Change listing data:
——

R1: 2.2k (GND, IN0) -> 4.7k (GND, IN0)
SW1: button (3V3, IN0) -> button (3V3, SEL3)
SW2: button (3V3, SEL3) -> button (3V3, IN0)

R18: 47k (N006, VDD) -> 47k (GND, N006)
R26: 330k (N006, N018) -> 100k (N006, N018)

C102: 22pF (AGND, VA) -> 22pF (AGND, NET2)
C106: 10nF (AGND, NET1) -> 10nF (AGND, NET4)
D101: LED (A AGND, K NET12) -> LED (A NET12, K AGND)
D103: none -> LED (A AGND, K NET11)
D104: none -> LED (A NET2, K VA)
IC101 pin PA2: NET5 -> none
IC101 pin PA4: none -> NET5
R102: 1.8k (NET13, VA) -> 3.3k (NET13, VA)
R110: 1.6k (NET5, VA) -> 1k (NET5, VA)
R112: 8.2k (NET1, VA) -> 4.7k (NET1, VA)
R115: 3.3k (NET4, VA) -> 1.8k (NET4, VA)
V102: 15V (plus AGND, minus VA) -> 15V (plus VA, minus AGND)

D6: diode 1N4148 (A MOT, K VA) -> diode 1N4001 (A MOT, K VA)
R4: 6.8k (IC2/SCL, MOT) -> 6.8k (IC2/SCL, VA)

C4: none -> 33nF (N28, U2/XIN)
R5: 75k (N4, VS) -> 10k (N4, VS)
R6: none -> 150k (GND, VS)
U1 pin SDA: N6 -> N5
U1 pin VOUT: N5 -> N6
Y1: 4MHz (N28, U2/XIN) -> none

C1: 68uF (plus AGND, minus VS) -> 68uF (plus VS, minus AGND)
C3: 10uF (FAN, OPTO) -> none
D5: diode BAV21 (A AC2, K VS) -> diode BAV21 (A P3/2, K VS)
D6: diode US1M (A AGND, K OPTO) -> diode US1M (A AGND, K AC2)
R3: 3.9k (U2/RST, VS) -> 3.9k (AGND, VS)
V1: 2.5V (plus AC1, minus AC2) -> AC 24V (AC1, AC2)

——

WORK ORDER:
Each record shown above is to be given again exactly.

EXERCISE ANSWER:
R1: 2.2k (GND, IN0) -> 4.7k (GND, IN0)
SW1: button (3V3, IN0) -> button (3V3, SEL3)
SW2: button (3V3, SEL3) -> button (3V3, IN0)

R18: 47k (N006, VDD) -> 47k (GND, N006)
R26: 330k (N006, N018) -> 100k (N006, N018)

C102: 22pF (AGND, VA) -> 22pF (AGND, NET2)
C106: 10nF (AGND, NET1) -> 10nF (AGND, NET4)
D101: LED (A AGND, K NET12) -> LED (A NET12, K AGND)
D103: none -> LED (A AGND, K NET11)
D104: none -> LED (A NET2, K VA)
IC101 pin PA2: NET5 -> none
IC101 pin PA4: none -> NET5
R102: 1.8k (NET13, VA) -> 3.3k (NET13, VA)
R110: 1.6k (NET5, VA) -> 1k (NET5, VA)
R112: 8.2k (NET1, VA) -> 4.7k (NET1, VA)
R115: 3.3k (NET4, VA) -> 1.8k (NET4, VA)
V102: 15V (plus AGND, minus VA) -> 15V (plus VA, minus AGND)

D6: diode 1N4148 (A MOT, K VA) -> diode 1N4001 (A MOT, K VA)
R4: 6.8k (IC2/SCL, MOT) -> 6.8k (IC2/SCL, VA)

C4: none -> 33nF (N28, U2/XIN)
R5: 75k (N4, VS) -> 10k (N4, VS)
R6: none -> 150k (GND, VS)
U1 pin SDA: N6 -> N5
U1 pin VOUT: N5 -> N6
Y1: 4MHz (N28, U2/XIN) -> none

C1: 68uF (plus AGND, minus VS) -> 68uF (plus VS, minus AGND)
C3: 10uF (FAN, OPTO) -> none
D5: diode BAV21 (A AC2, K VS) -> diode BAV21 (A P3/2, K VS)
D6: diode US1M (A AGND, K OPTO) -> diode US1M (A AGND, K AC2)
R3: 3.9k (U2/RST, VS) -> 3.9k (AGND, VS)
V1: 2.5V (plus AC1, minus AC2) -> AC 24V (AC1, AC2)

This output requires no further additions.